### PROMPT
Could you print out every entry, character for character?

(RECORDS PROVIDED Opens)

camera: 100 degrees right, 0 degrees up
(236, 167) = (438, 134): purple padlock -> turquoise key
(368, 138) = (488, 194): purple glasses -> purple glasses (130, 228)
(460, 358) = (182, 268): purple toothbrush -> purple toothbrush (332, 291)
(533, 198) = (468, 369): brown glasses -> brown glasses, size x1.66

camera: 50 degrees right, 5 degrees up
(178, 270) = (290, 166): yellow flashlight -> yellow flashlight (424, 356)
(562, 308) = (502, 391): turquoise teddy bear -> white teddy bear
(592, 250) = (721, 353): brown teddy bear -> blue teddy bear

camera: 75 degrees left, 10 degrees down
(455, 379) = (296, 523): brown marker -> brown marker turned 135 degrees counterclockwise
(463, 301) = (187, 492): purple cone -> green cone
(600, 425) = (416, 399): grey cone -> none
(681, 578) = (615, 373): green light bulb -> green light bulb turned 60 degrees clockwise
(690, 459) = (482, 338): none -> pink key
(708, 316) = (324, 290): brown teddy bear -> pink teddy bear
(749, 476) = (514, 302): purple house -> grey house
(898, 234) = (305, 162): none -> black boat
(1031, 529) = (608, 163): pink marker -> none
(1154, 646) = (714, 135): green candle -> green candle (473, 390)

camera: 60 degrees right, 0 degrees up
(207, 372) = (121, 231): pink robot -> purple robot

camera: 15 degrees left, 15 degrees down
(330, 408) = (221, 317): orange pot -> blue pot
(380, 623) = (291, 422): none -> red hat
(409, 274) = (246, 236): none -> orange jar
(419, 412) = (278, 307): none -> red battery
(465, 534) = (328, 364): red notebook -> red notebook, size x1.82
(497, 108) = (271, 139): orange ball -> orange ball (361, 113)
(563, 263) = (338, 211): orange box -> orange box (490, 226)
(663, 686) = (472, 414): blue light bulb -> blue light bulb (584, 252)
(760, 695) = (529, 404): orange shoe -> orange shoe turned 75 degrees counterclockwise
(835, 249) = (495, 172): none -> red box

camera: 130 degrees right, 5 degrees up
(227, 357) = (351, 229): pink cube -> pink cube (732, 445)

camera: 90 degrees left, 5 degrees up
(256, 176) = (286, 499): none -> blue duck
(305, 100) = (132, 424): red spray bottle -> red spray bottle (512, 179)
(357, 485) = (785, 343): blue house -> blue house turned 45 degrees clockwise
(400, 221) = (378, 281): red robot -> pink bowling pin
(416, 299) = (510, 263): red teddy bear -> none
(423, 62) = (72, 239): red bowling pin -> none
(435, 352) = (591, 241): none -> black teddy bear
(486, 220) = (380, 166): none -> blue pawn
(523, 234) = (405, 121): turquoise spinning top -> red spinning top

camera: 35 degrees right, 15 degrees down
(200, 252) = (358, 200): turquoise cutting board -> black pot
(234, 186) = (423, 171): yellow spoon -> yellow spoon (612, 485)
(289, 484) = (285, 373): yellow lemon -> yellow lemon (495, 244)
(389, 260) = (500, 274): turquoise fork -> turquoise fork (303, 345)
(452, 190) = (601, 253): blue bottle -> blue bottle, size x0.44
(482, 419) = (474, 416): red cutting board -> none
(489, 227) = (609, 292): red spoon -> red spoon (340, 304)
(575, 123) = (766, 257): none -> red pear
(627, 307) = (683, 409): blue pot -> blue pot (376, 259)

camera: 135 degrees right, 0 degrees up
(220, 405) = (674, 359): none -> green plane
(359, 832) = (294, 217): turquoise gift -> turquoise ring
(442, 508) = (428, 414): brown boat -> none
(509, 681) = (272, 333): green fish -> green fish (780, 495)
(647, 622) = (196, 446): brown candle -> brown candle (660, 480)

(RECORDS PROVIDED Closes)

### ANSWER SPACE
camera: 100 degrees right, 0 degrees up
(236, 167) = (438, 134): purple padlock -> turquoise key
(368, 138) = (488, 194): purple glasses -> purple glasses (130, 228)
(460, 358) = (182, 268): purple toothbrush -> purple toothbrush (332, 291)
(533, 198) = (468, 369): brown glasses -> brown glasses, size x1.66

camera: 50 degrees right, 5 degrees up
(178, 270) = (290, 166): yellow flashlight -> yellow flashlight (424, 356)
(562, 308) = (502, 391): turquoise teddy bear -> white teddy bear
(592, 250) = (721, 353): brown teddy bear -> blue teddy bear

camera: 75 degrees left, 10 degrees down
(455, 379) = (296, 523): brown marker -> brown marker turned 135 degrees counterclockwise
(463, 301) = (187, 492): purple cone -> green cone
(600, 425) = (416, 399): grey cone -> none
(681, 578) = (615, 373): green light bulb -> green light bulb turned 60 degrees clockwise
(690, 459) = (482, 338): none -> pink key
(708, 316) = (324, 290): brown teddy bear -> pink teddy bear
(749, 476) = (514, 302): purple house -> grey house
(898, 234) = (305, 162): none -> black boat
(1031, 529) = (608, 163): pink marker -> none
(1154, 646) = (714, 135): green candle -> green candle (473, 390)

camera: 60 degrees right, 0 degrees up
(207, 372) = (121, 231): pink robot -> purple robot

camera: 15 degrees left, 15 degrees down
(330, 408) = (221, 317): orange pot -> blue pot
(380, 623) = (291, 422): none -> red hat
(409, 274) = (246, 236): none -> orange jar
(419, 412) = (278, 307): none -> red battery
(465, 534) = (328, 364): red notebook -> red notebook, size x1.82
(497, 108) = (271, 139): orange ball -> orange ball (361, 113)
(563, 263) = (338, 211): orange box -> orange box (490, 226)
(663, 686) = (472, 414): blue light bulb -> blue light bulb (584, 252)
(760, 695) = (529, 404): orange shoe -> orange shoe turned 75 degrees counterclockwise
(835, 249) = (495, 172): none -> red box

camera: 130 degrees right, 5 degrees up
(227, 357) = (351, 229): pink cube -> pink cube (732, 445)

camera: 90 degrees left, 5 degrees up
(256, 176) = (286, 499): none -> blue duck
(305, 100) = (132, 424): red spray bottle -> red spray bottle (512, 179)
(357, 485) = (785, 343): blue house -> blue house turned 45 degrees clockwise
(400, 221) = (378, 281): red robot -> pink bowling pin
(416, 299) = (510, 263): red teddy bear -> none
(423, 62) = (72, 239): red bowling pin -> none
(435, 352) = (591, 241): none -> black teddy bear
(486, 220) = (380, 166): none -> blue pawn
(523, 234) = (405, 121): turquoise spinning top -> red spinning top

camera: 35 degrees right, 15 degrees down
(200, 252) = (358, 200): turquoise cutting board -> black pot
(234, 186) = (423, 171): yellow spoon -> yellow spoon (612, 485)
(289, 484) = (285, 373): yellow lemon -> yellow lemon (495, 244)
(389, 260) = (500, 274): turquoise fork -> turquoise fork (303, 345)
(452, 190) = (601, 253): blue bottle -> blue bottle, size x0.44
(482, 419) = (474, 416): red cutting board -> none
(489, 227) = (609, 292): red spoon -> red spoon (340, 304)
(575, 123) = (766, 257): none -> red pear
(627, 307) = (683, 409): blue pot -> blue pot (376, 259)

camera: 135 degrees right, 0 degrees up
(220, 405) = (674, 359): none -> green plane
(359, 832) = (294, 217): turquoise gift -> turquoise ring
(442, 508) = (428, 414): brown boat -> none
(509, 681) = (272, 333): green fish -> green fish (780, 495)
(647, 622) = (196, 446): brown candle -> brown candle (660, 480)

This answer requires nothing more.